_How to complete this task:_
Please print nothing but the lines from the one containing "D7: LED green" to the final line below, exactly, and no pictures.

[[ Given information, beginning ]]

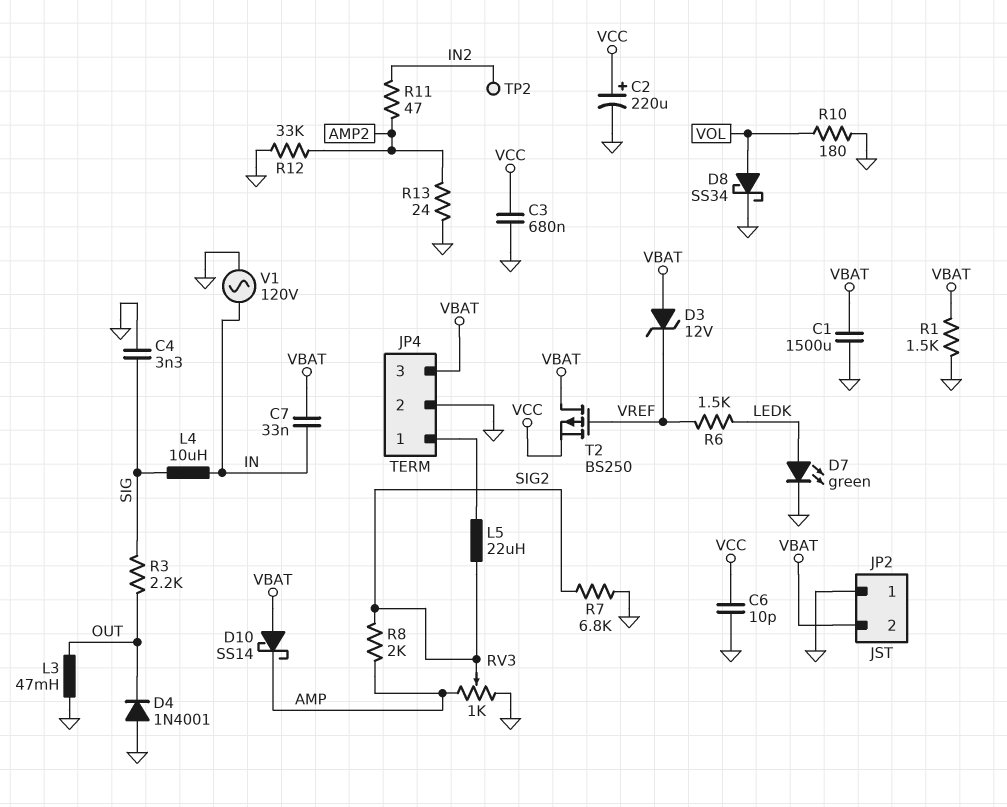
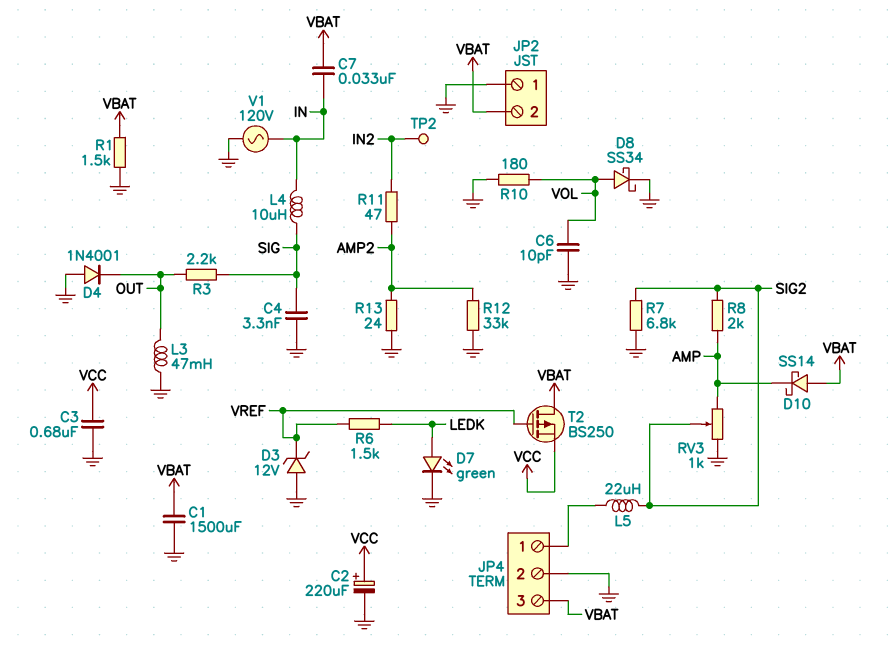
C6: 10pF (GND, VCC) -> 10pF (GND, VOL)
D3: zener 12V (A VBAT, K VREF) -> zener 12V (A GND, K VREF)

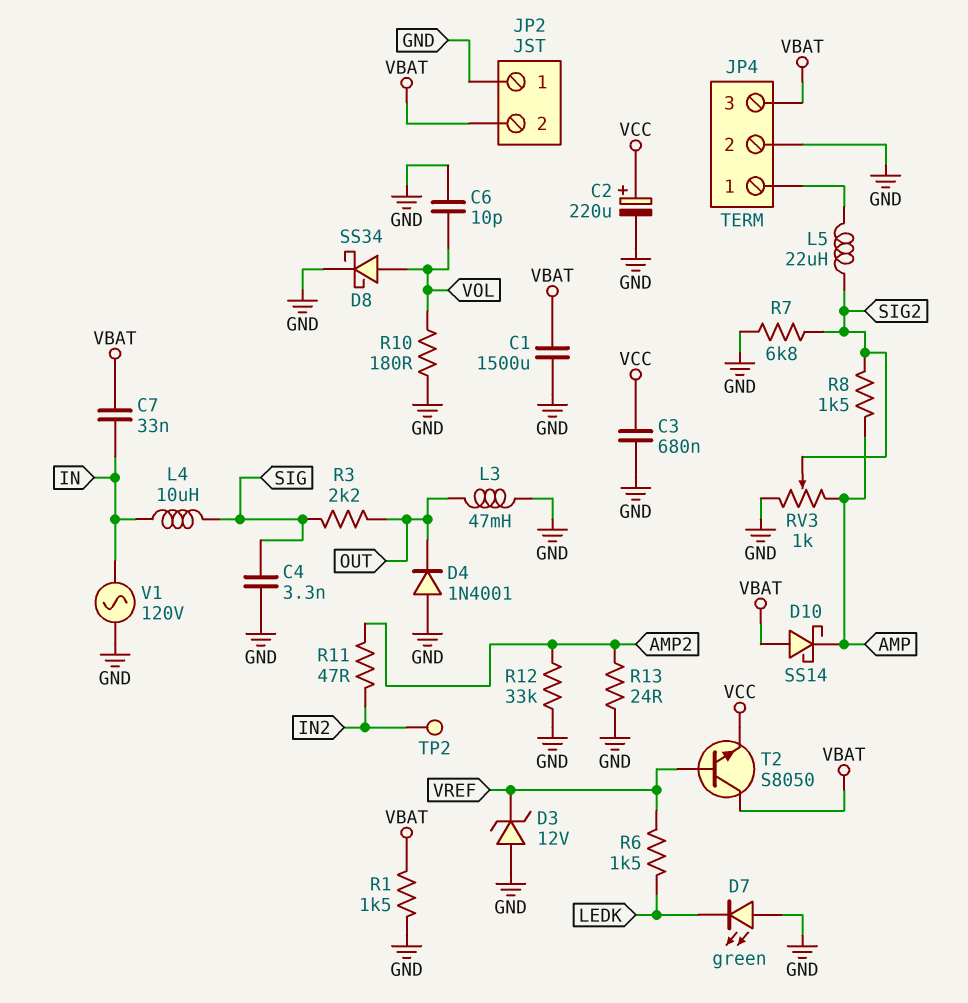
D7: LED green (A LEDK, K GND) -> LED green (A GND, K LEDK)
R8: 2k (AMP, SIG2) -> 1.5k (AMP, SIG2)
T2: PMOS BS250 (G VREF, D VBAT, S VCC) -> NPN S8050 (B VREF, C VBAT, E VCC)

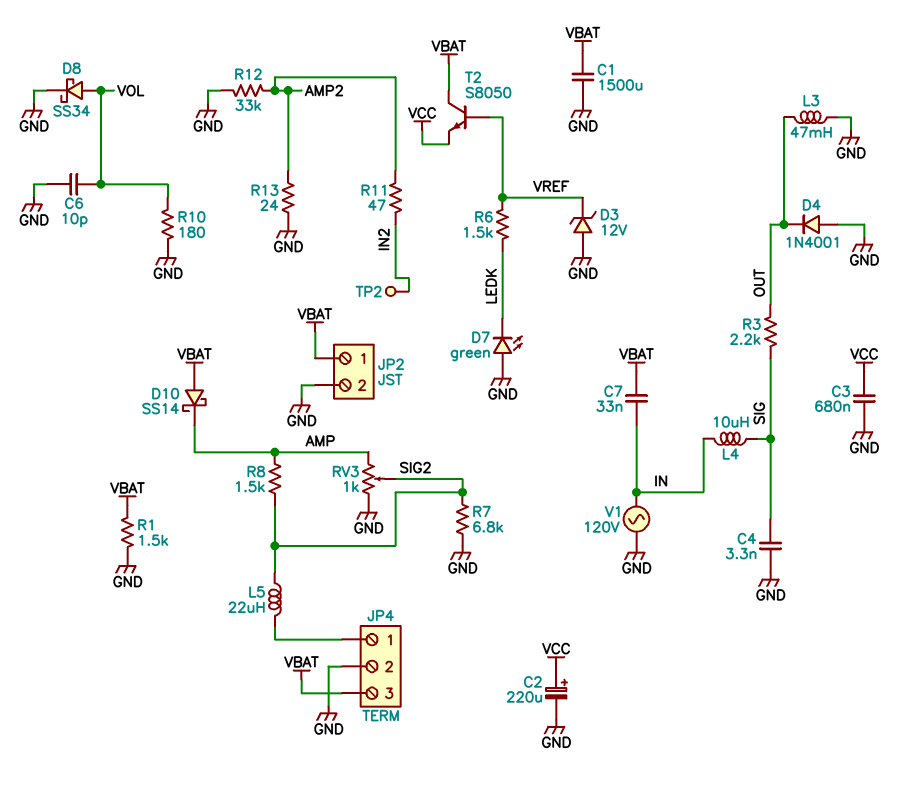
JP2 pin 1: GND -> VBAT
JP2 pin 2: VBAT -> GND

[[ Given information, end ]]

_Final answer:_
D7: LED green (A LEDK, K GND) -> LED green (A GND, K LEDK)
R8: 2k (AMP, SIG2) -> 1.5k (AMP, SIG2)
T2: PMOS BS250 (G VREF, D VBAT, S VCC) -> NPN S8050 (B VREF, C VBAT, E VCC)

JP2 pin 1: GND -> VBAT
JP2 pin 2: VBAT -> GND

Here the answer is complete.